◆ **PROBLEM TO WORK ON**: Output every line of the entries from the line containing "R5: 5.6k (ADC, EXT) -> 3.3k (ADC, EXT)" through the last, exactly, with no other content.

◆ **Revision comparison data**:
⁂

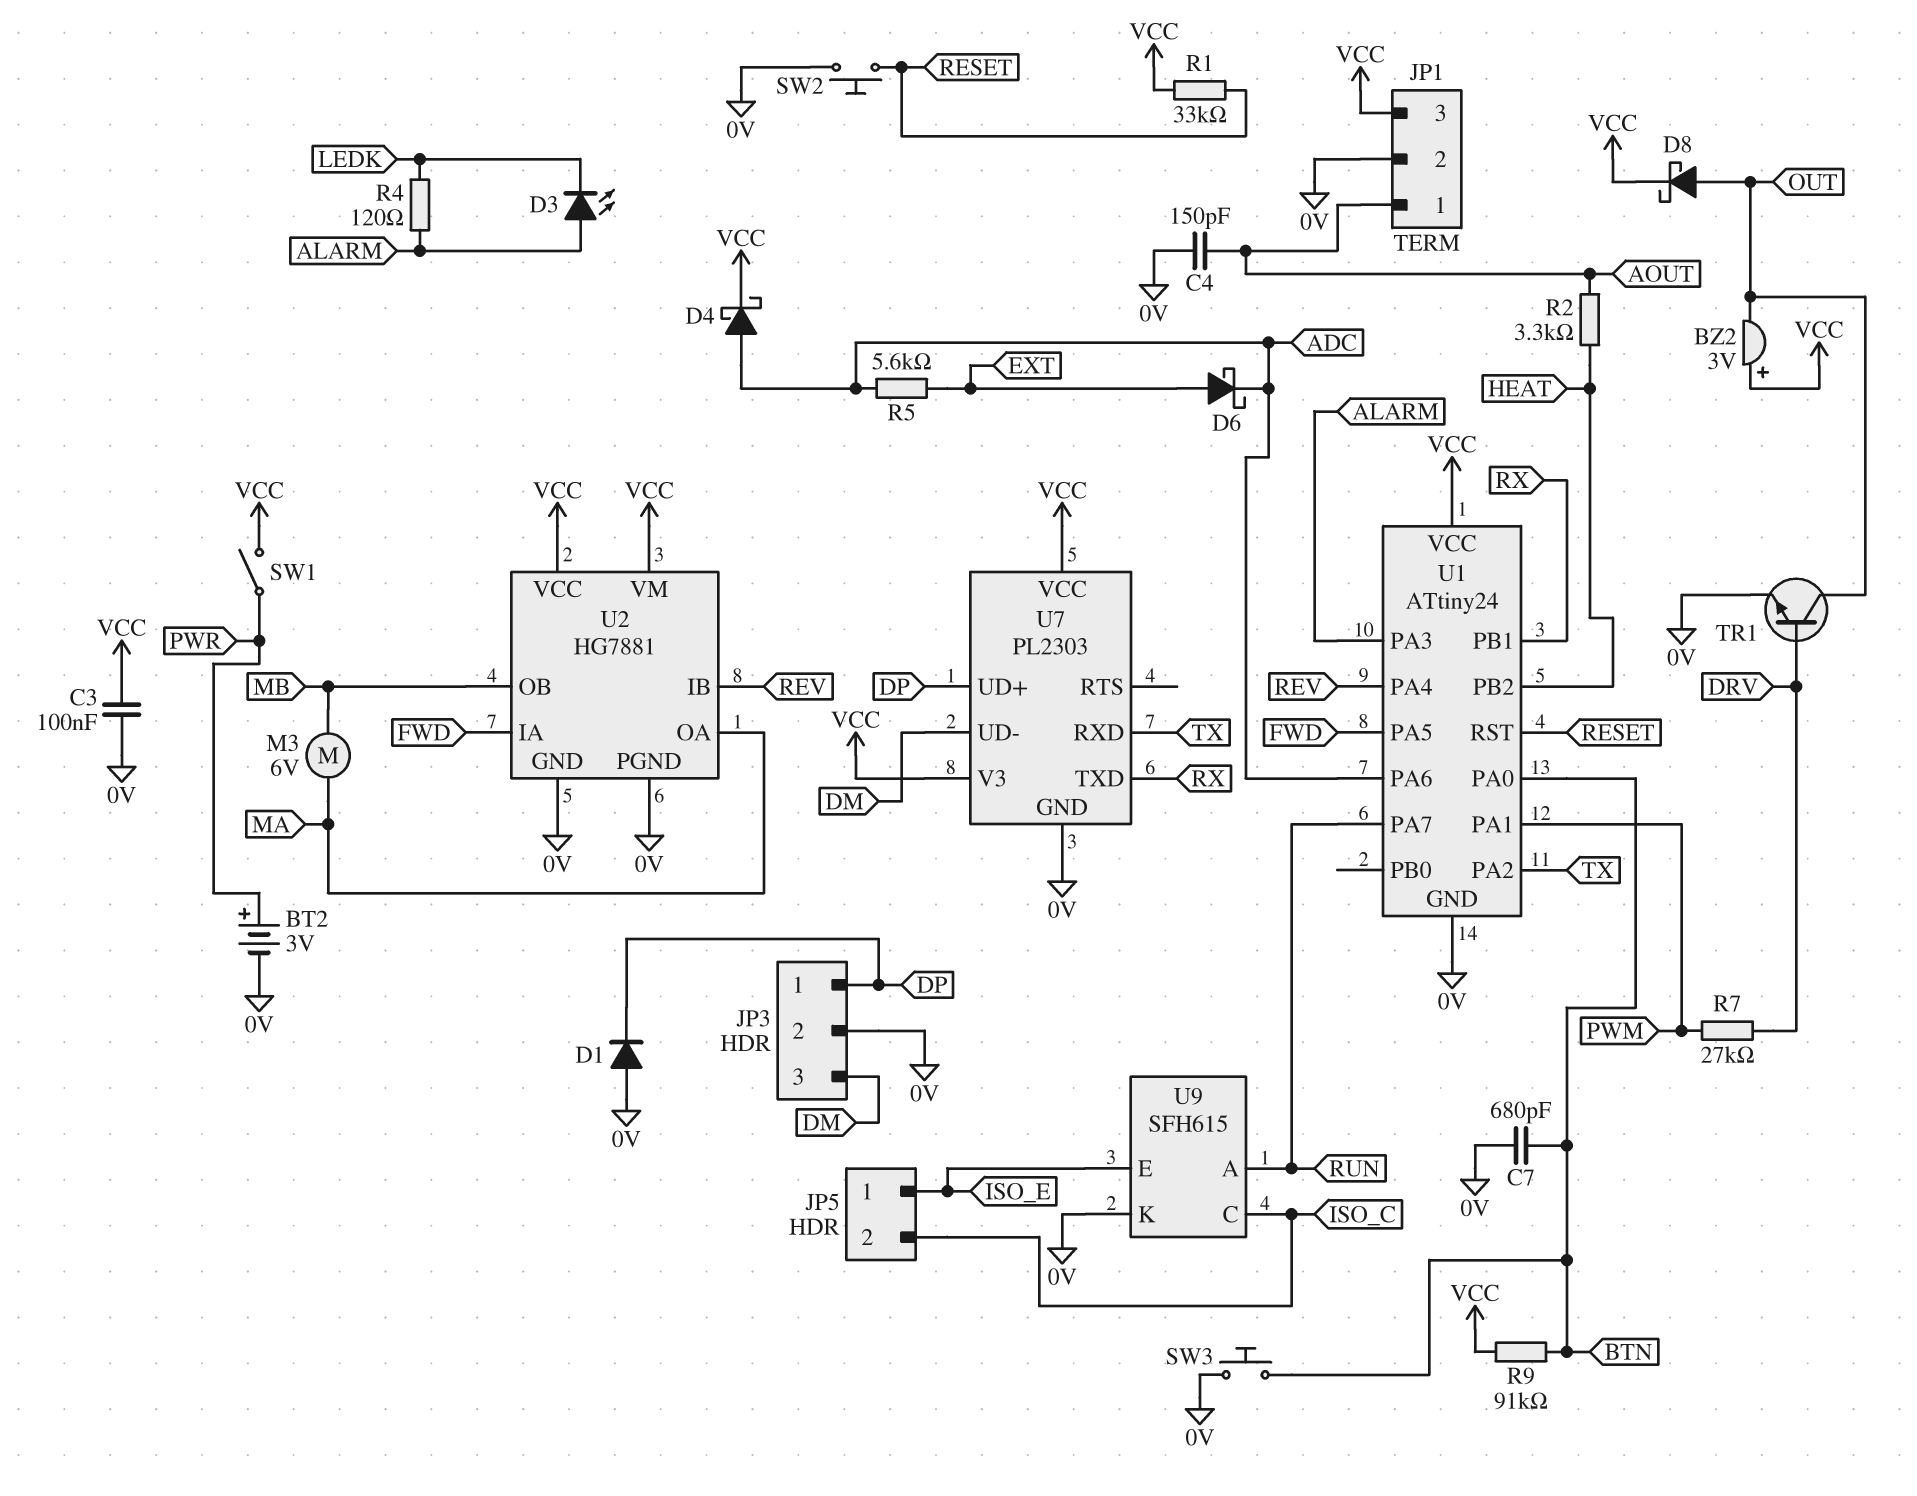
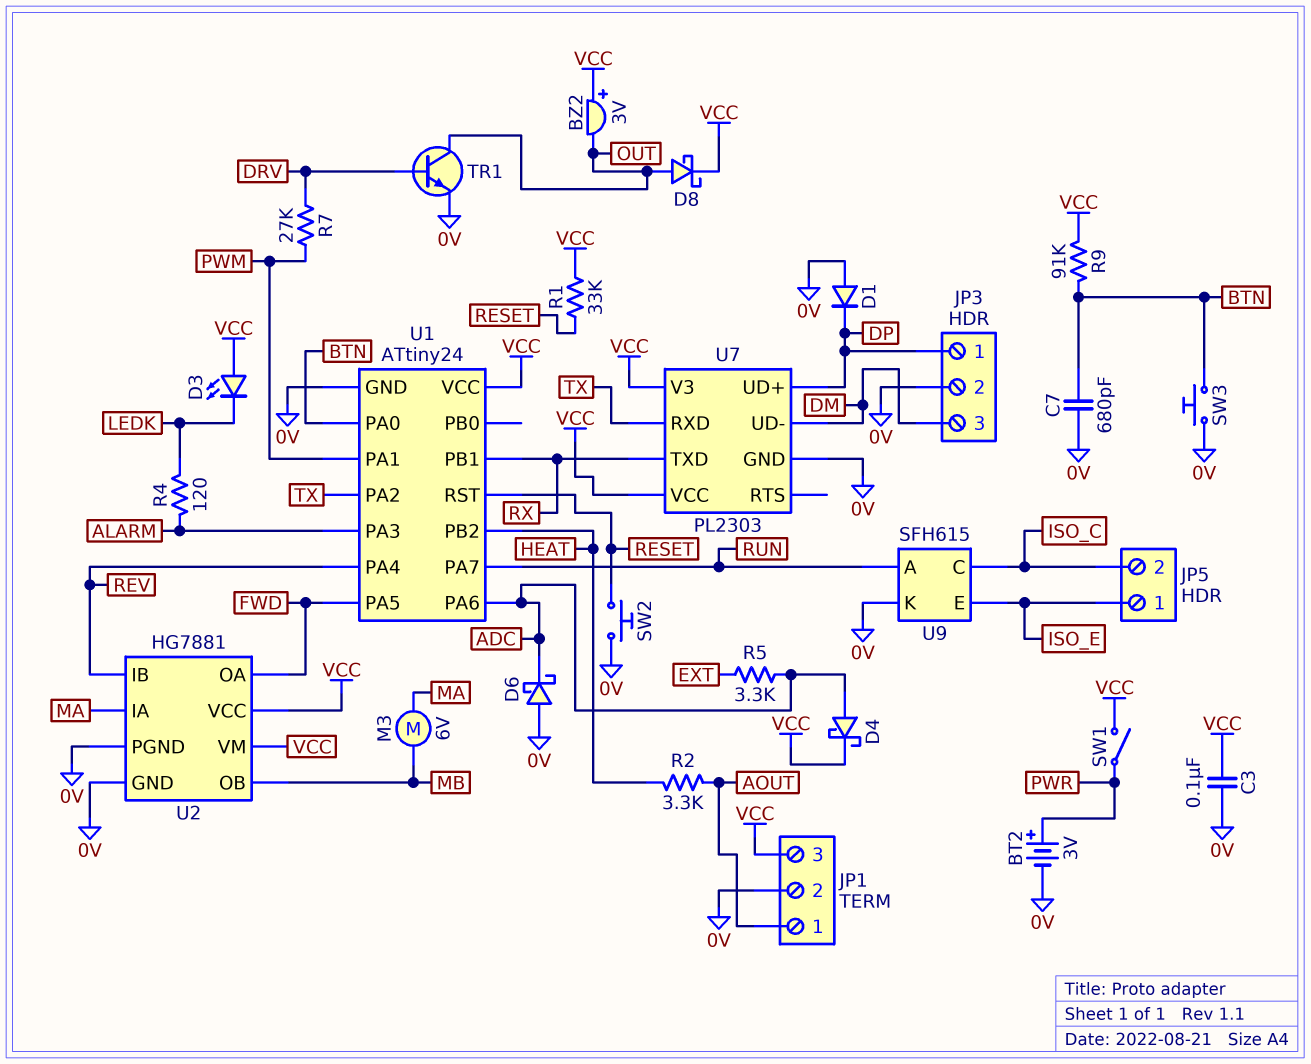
C4: 150pF (0V, AOUT) -> none
D3: LED (A ALARM, K LEDK) -> LED (A VCC, K LEDK)
D6: schottky (A EXT, K ADC) -> schottky (A 0V, K ADC)
R5: 5.6k (ADC, EXT) -> 3.3k (ADC, EXT)
U2 pin IA: FWD -> MA
U2 pin OA: MA -> FWD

⁂

◆ **EXPECTED ANSWER**:
R5: 5.6k (ADC, EXT) -> 3.3k (ADC, EXT)
U2 pin IA: FWD -> MA
U2 pin OA: MA -> FWD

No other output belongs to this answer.